■ **TO DO**
The required output holds only the lines from the one containing "camera: 170 degrees right, 25 degrees down" through the end of the material below, copied exactly, please, with no pictures.

■ **RECORDS SHOWN**
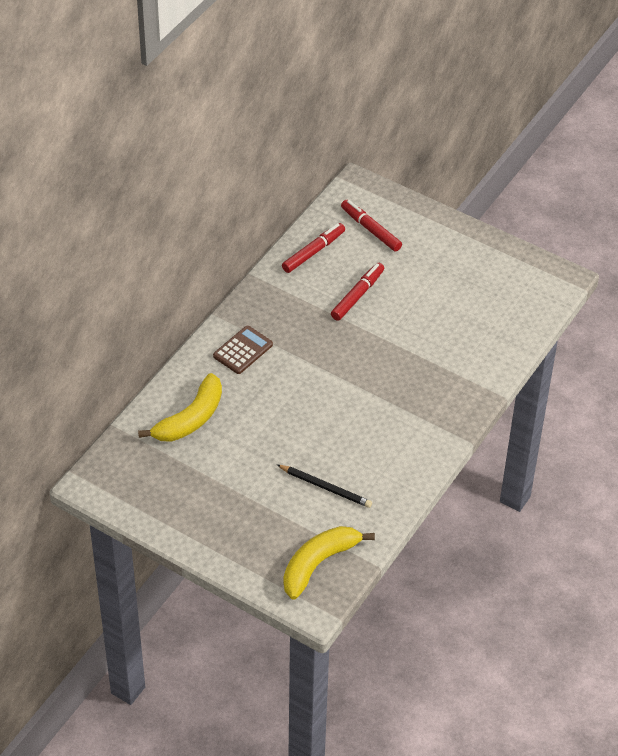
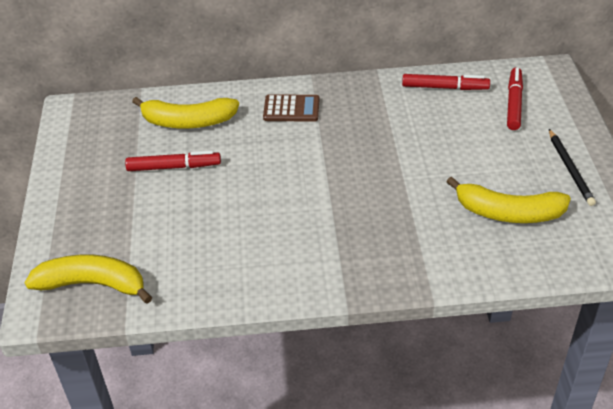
camera: 55 degrees right, 5 degrees down
(325, 487) = (189, 238): black pencil -> black pencil (570, 169)
(357, 295) = (431, 136): red marker -> red marker (174, 167)
(469, 310) = (508, 213): none -> yellow banana

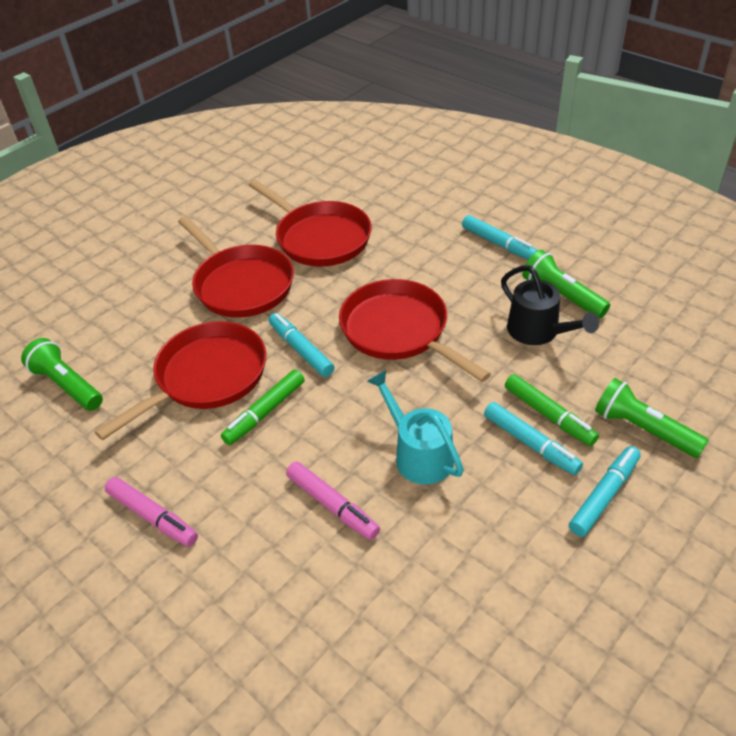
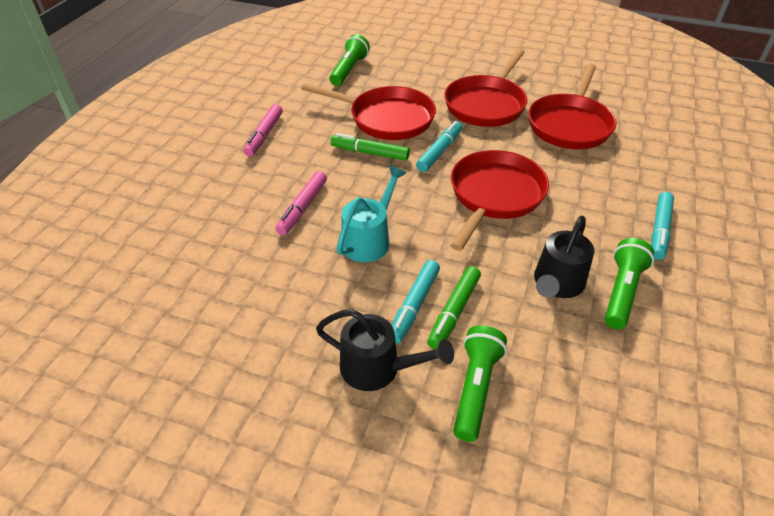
camera: 65 degrees right, 0 degrees up
(603, 496) = (378, 368): turquoise marker -> black watering can

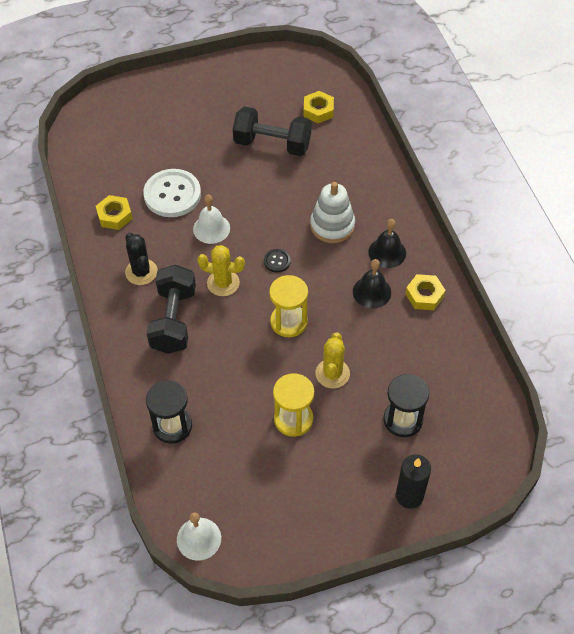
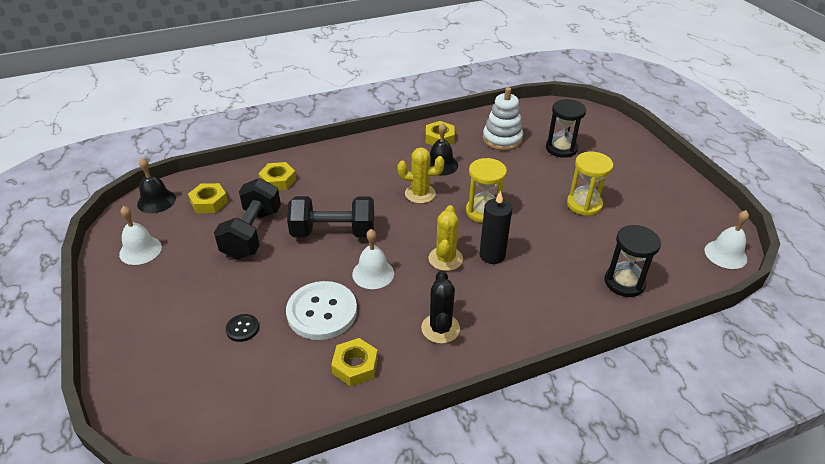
camera: 95 degrees left, 15 degrees down
(141, 272) = (440, 328): black cactus -> black cactus turned 60 degrees counterclockwise
(173, 320) = (500, 293): black dumbbell -> black dumbbell (333, 232)
(258, 76) = (140, 250): none -> white bell
(277, 261) = (413, 222): black button -> black button (242, 328)
(332, 225) = (366, 189): white stacking toy -> white stacking toy (502, 139)
(332, 373) = (531, 184): yellow cactus -> yellow cactus (420, 194)
(349, 156) = (278, 180): none -> yellow nut
(387, 252) = (396, 157): black bell -> black bell (156, 201)
(409, 496) = (624, 145): black candle -> black candle (492, 255)

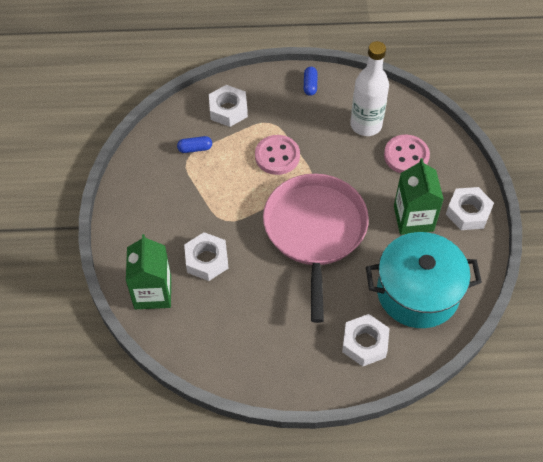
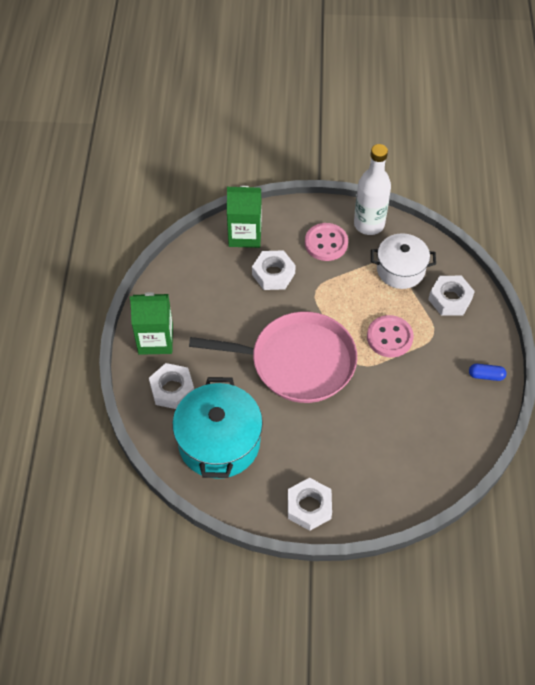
camera: 95 degrees right, 0 degrees up
(195, 148) = (400, 270): blue capsule -> white pot
(366, 125) = (430, 423): white bottle -> white bottle (369, 224)
(406, 156) = (387, 457): pink button -> pink button (326, 243)
(413, 218) = (305, 452): green carton -> green carton (155, 340)

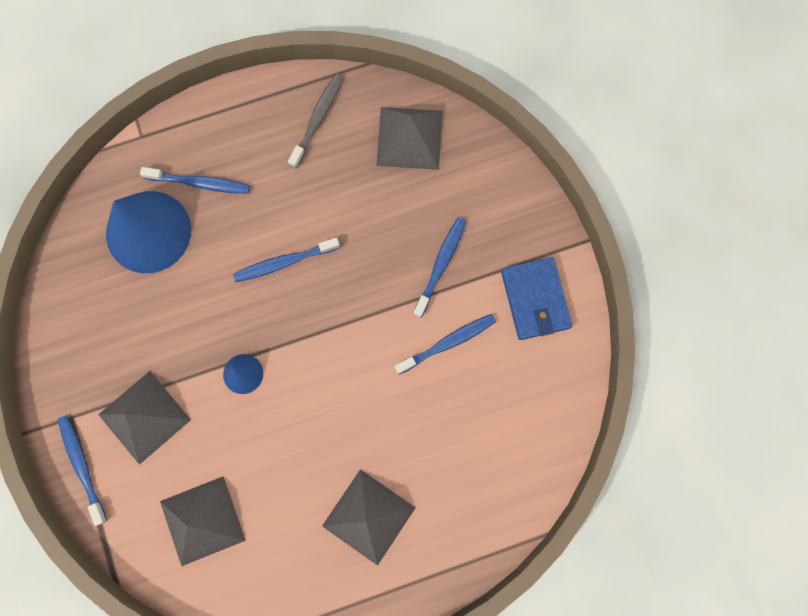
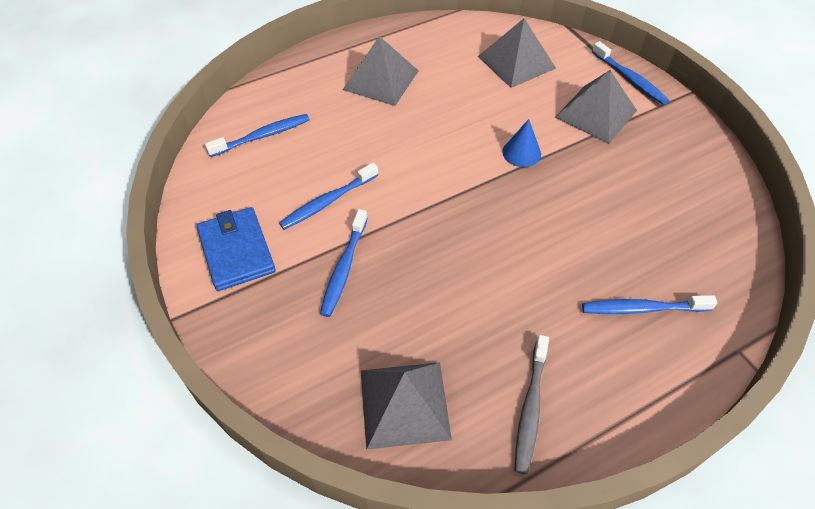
camera: 170 degrees right, 25 degrees down
(148, 231) = (672, 252): blue cone -> none
(284, 262) = (515, 246): blue toothbrush -> blue toothbrush (262, 136)

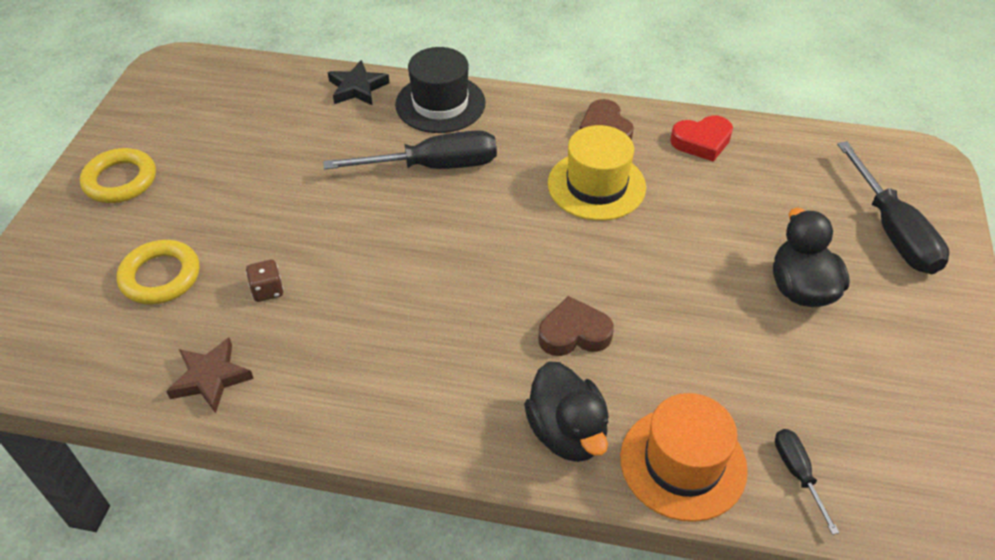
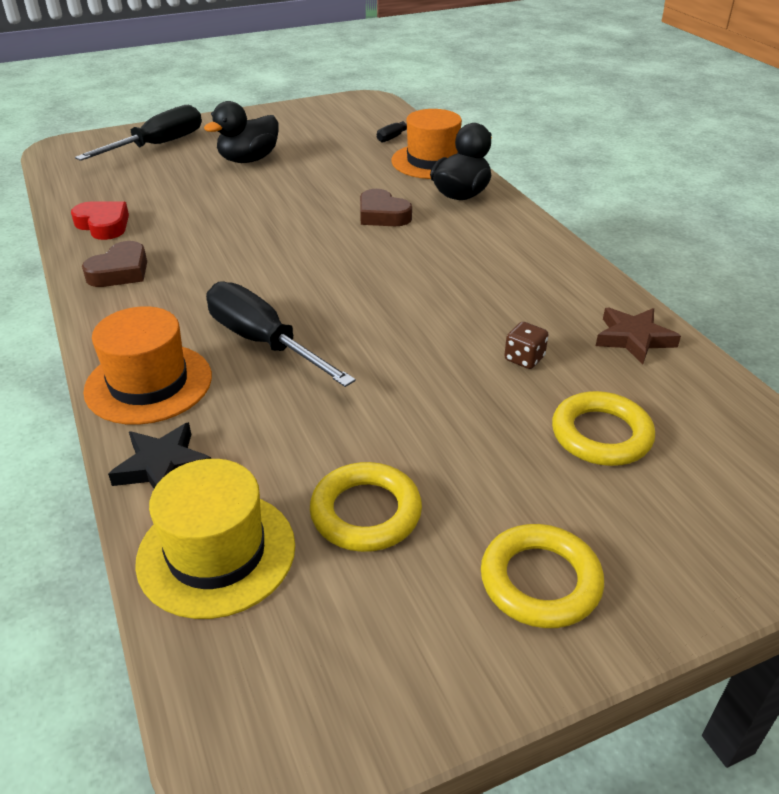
camera: 125 degrees left, 10 degrees down
(236, 143) = (366, 512): none -> yellow ring
(440, 104) = (148, 383): black hat -> orange hat
(596, 185) = (209, 252): yellow hat -> yellow hat (216, 553)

■ **SOLUTION TO THE EXERCISE**
camera: 170 degrees right, 25 degrees down
(148, 231) = (672, 252): blue cone -> none
(284, 262) = (515, 246): blue toothbrush -> blue toothbrush (262, 136)

camera: 125 degrees left, 10 degrees down
(236, 143) = (366, 512): none -> yellow ring
(440, 104) = (148, 383): black hat -> orange hat
(596, 185) = (209, 252): yellow hat -> yellow hat (216, 553)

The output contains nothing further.